## Exercise data
►
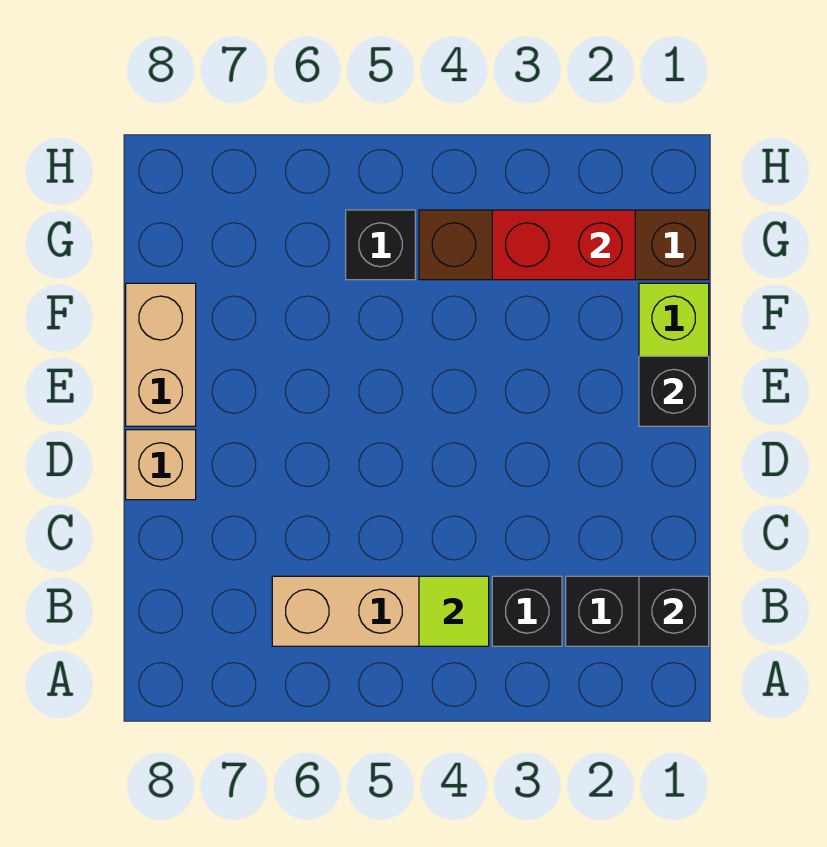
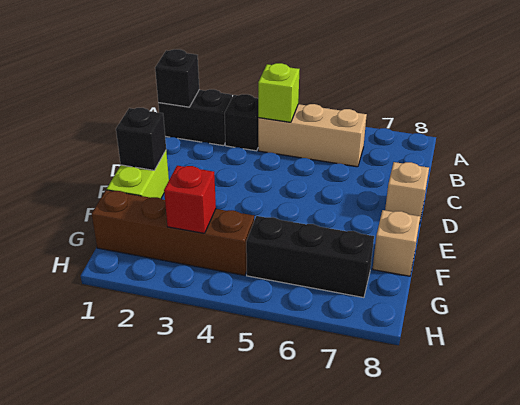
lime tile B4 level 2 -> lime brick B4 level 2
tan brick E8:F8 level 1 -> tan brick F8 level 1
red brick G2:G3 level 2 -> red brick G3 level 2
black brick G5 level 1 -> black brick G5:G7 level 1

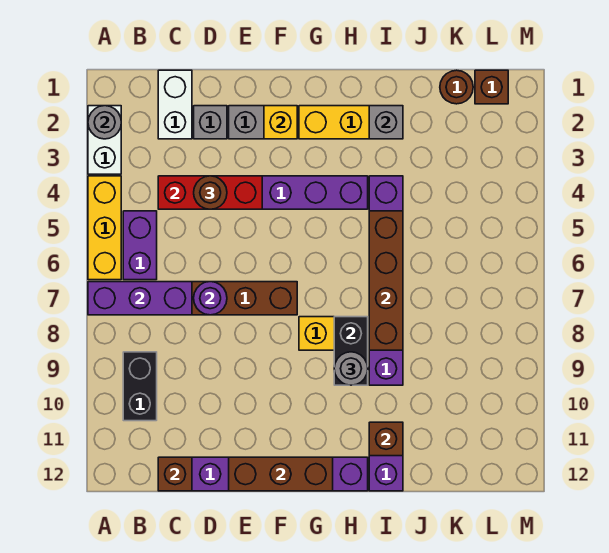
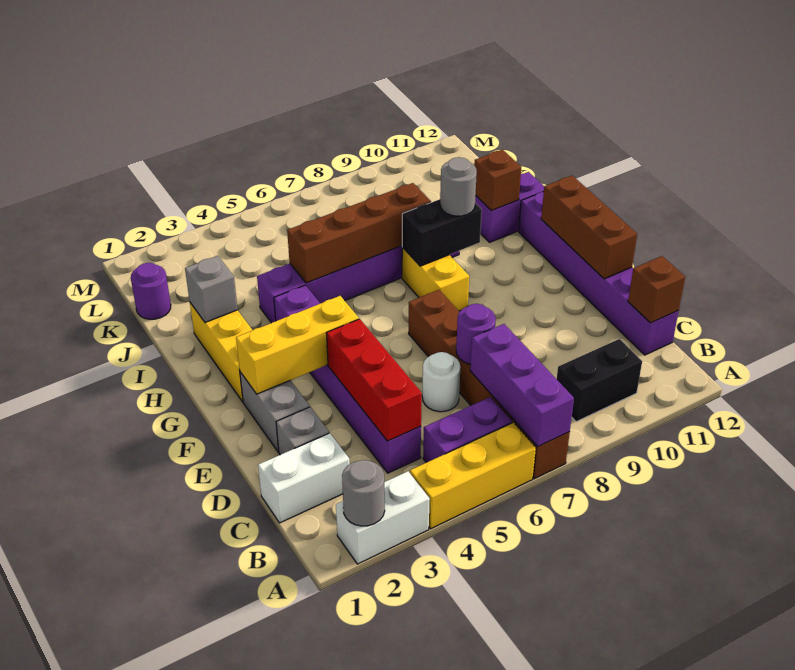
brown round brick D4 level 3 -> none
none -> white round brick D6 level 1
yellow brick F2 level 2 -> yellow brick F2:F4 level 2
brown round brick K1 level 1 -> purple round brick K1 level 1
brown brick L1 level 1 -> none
◄
►
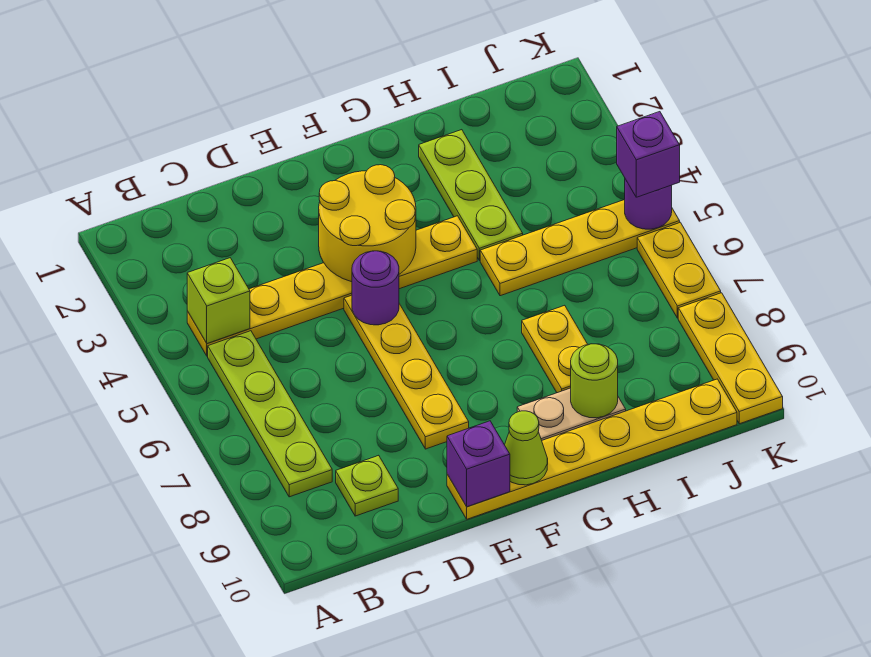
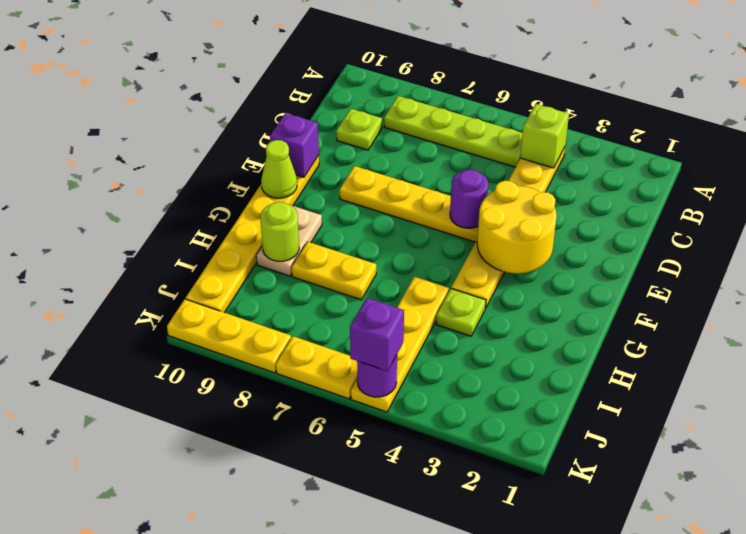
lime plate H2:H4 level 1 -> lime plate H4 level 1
◄
## Exercise prompt
When you reach the line with "yellow brick F2 level" in the records above, start writing out lines exactly, and stop once the line with "brown brick L1 level 1 -> none" has been written; include nothing else.

## Task result
yellow brick F2 level 2 -> yellow brick F2:F4 level 2
brown round brick K1 level 1 -> purple round brick K1 level 1
brown brick L1 level 1 -> none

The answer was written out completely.